== RECORDED DATA ==

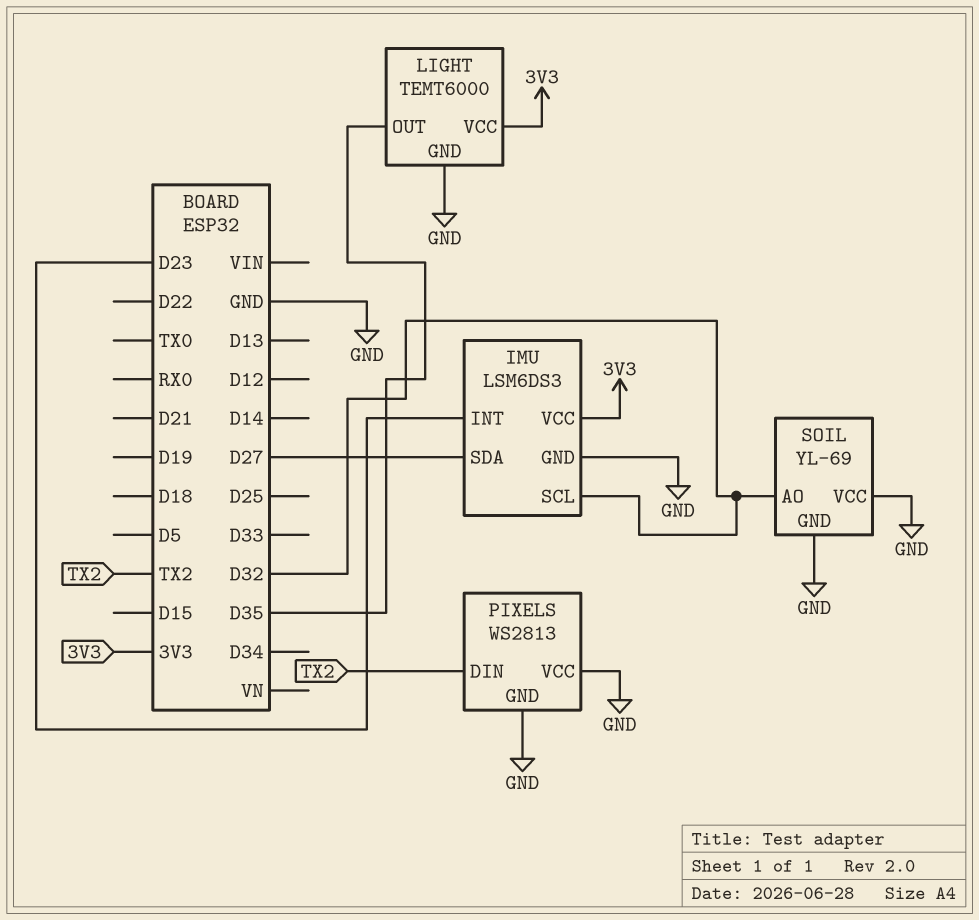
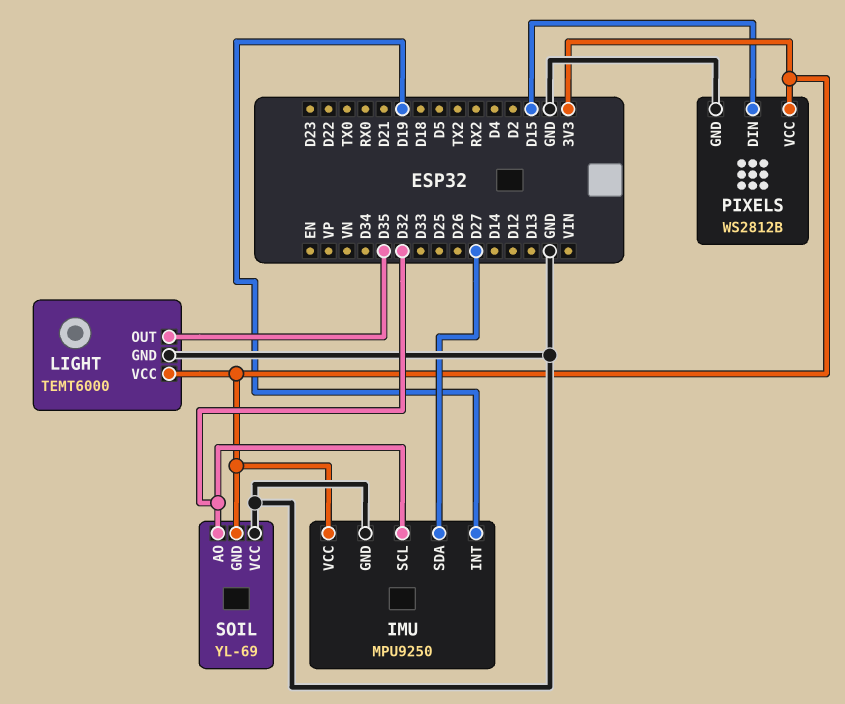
IMU: LSM6DS3 -> MPU9250
IMU pin INT: D23 -> D19
PIXELS: WS2813 -> WS2812B
PIXELS pin DIN: TX2 -> D15
PIXELS pin VCC: GND -> 3V3
SOIL pin GND: GND -> 3V3

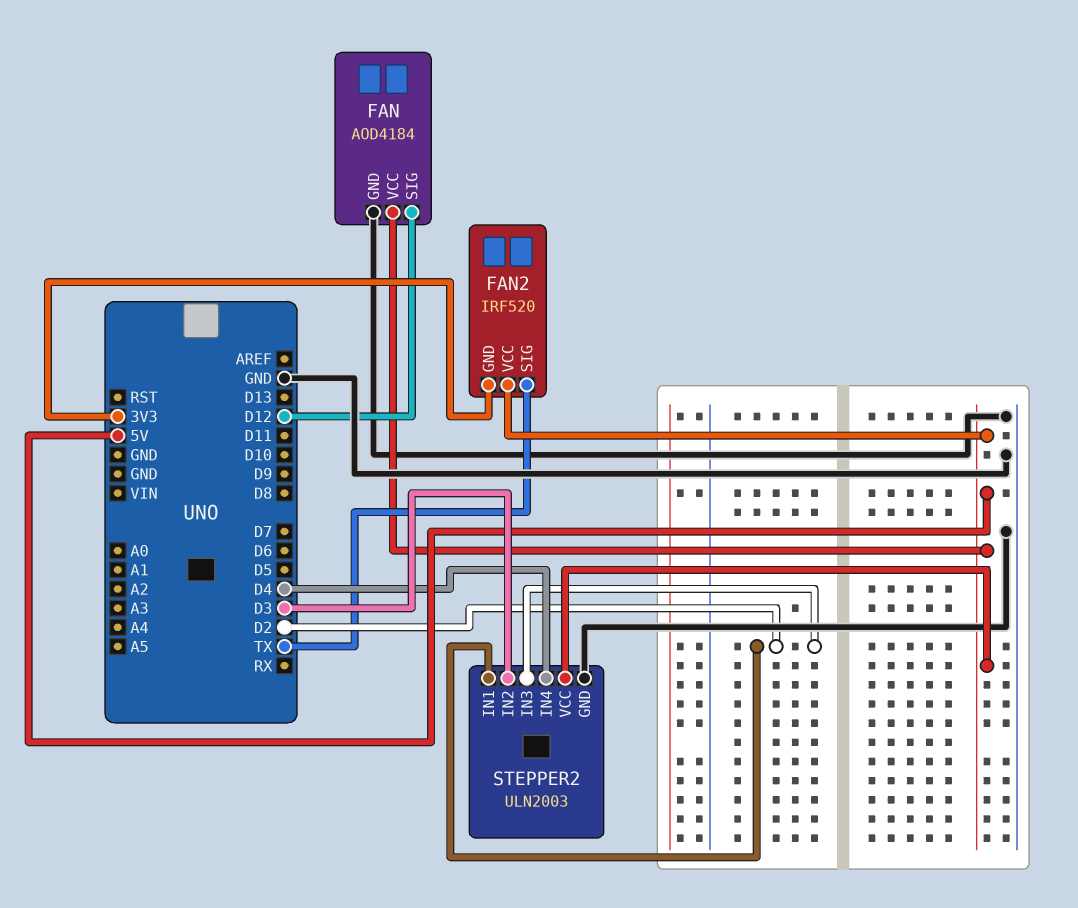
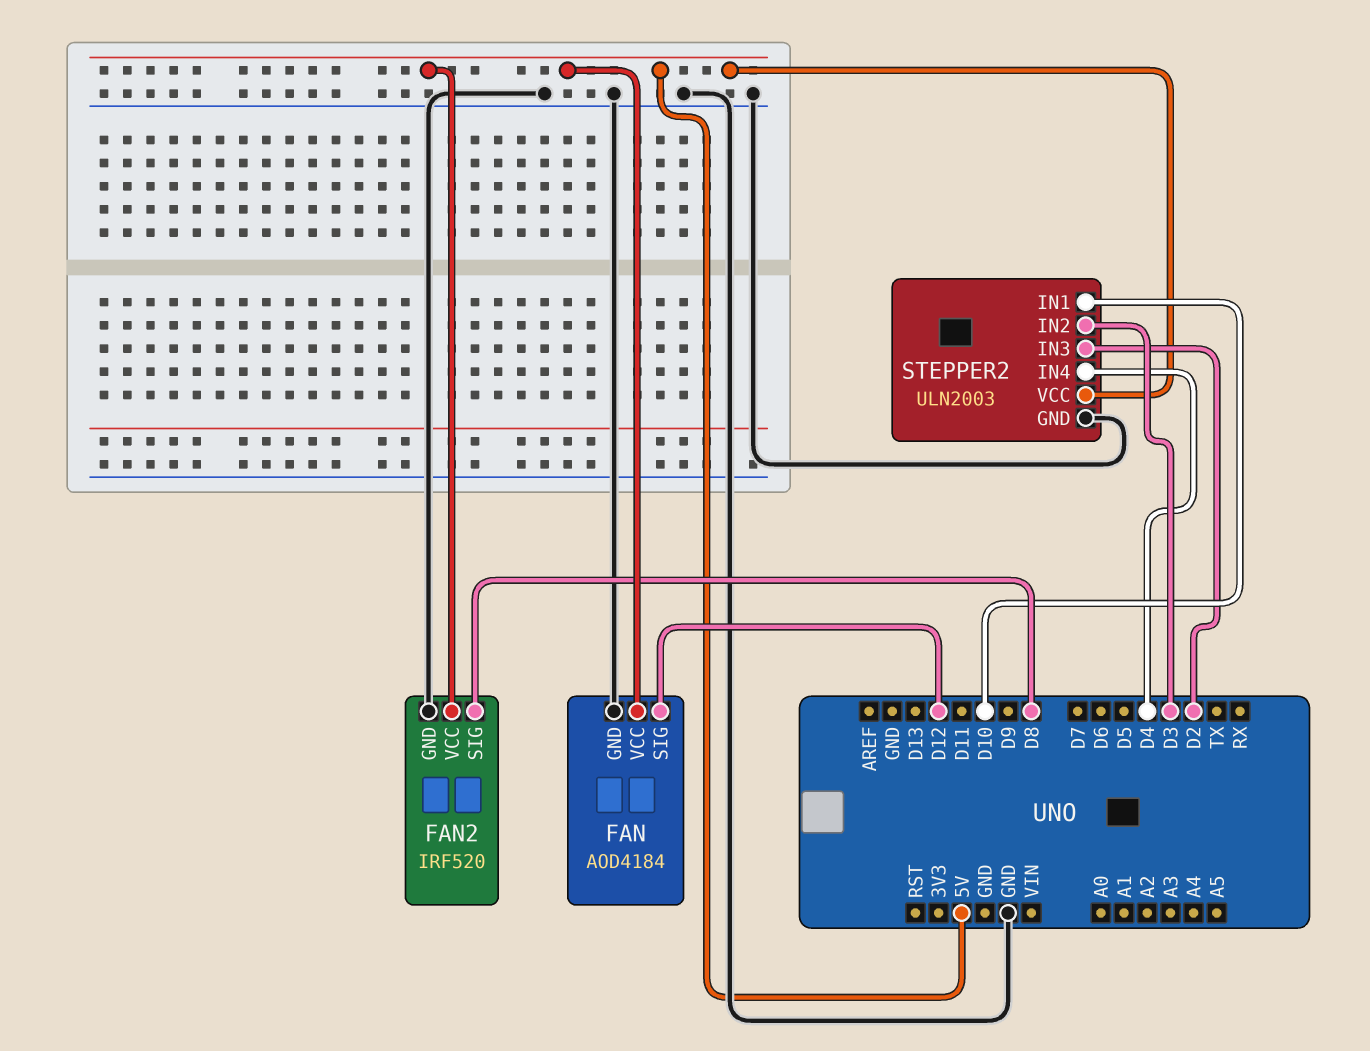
FAN2 pin GND: 3V3 -> GND
FAN2 pin SIG: TX -> D8
STEPPER2 pin IN1: D2 -> D10

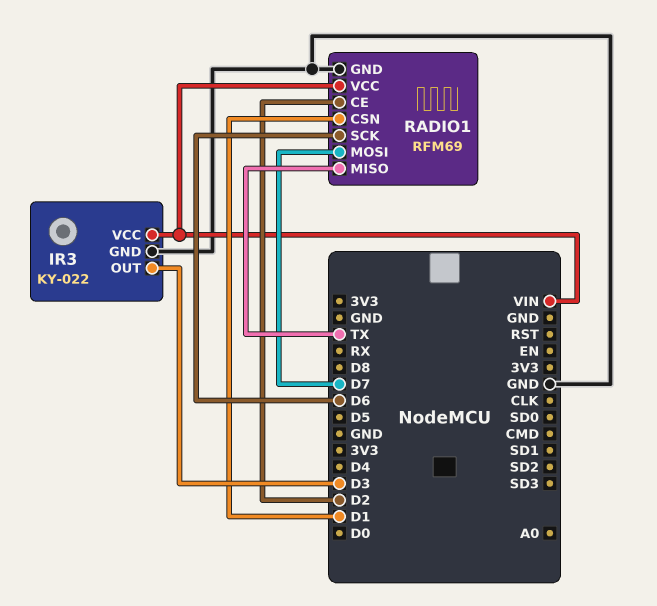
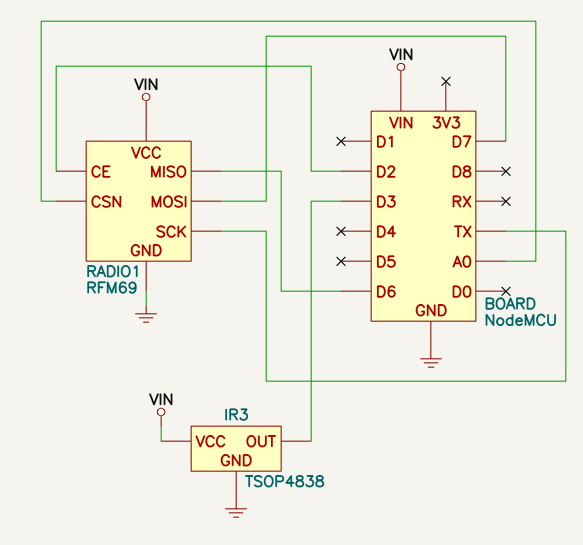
IR3: KY-022 -> TSOP4838
RADIO1 pin CSN: D1 -> A0
RADIO1 pin MISO: TX -> D6
RADIO1 pin SCK: D6 -> TX

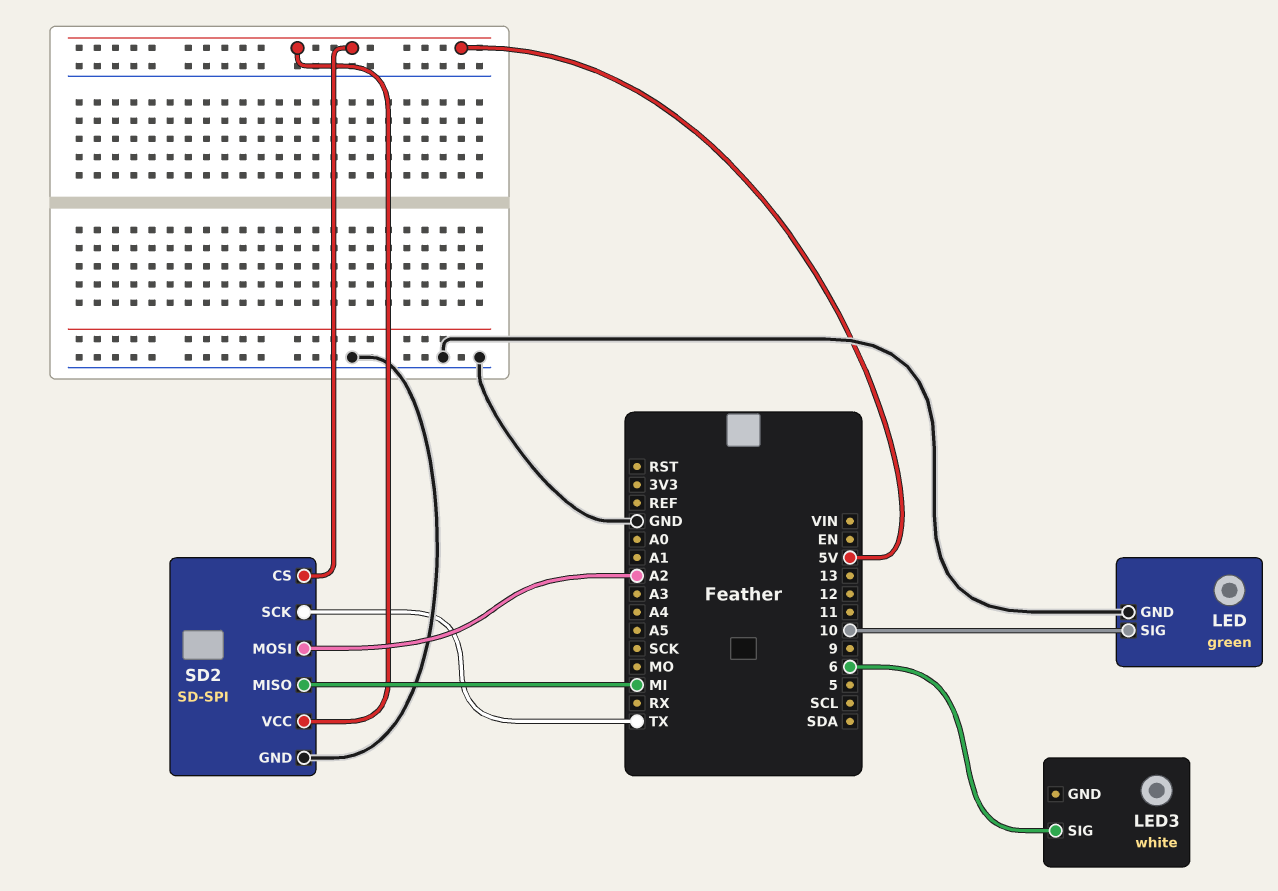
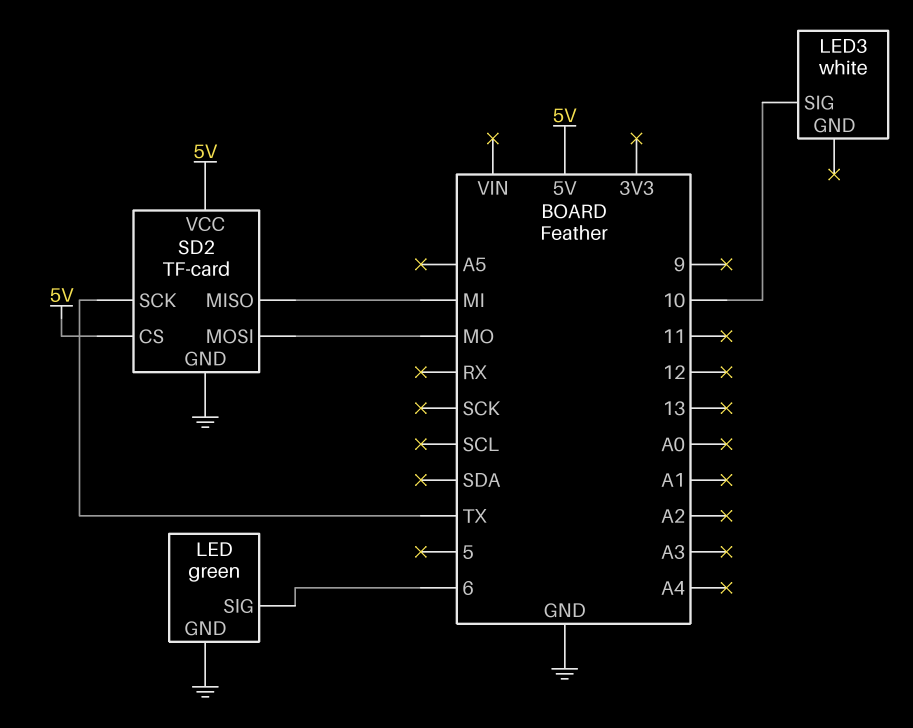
LED pin SIG: 10 -> 6
LED3 pin SIG: 6 -> 10
SD2: SD-SPI -> TF-card
SD2 pin MOSI: A2 -> MO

===

WORK INSTRUCTION - Show each line of the material holding "PIXELS".

TASK RESPONSE -
PIXELS: WS2813 -> WS2812B
PIXELS pin DIN: TX2 -> D15
PIXELS pin VCC: GND -> 3V3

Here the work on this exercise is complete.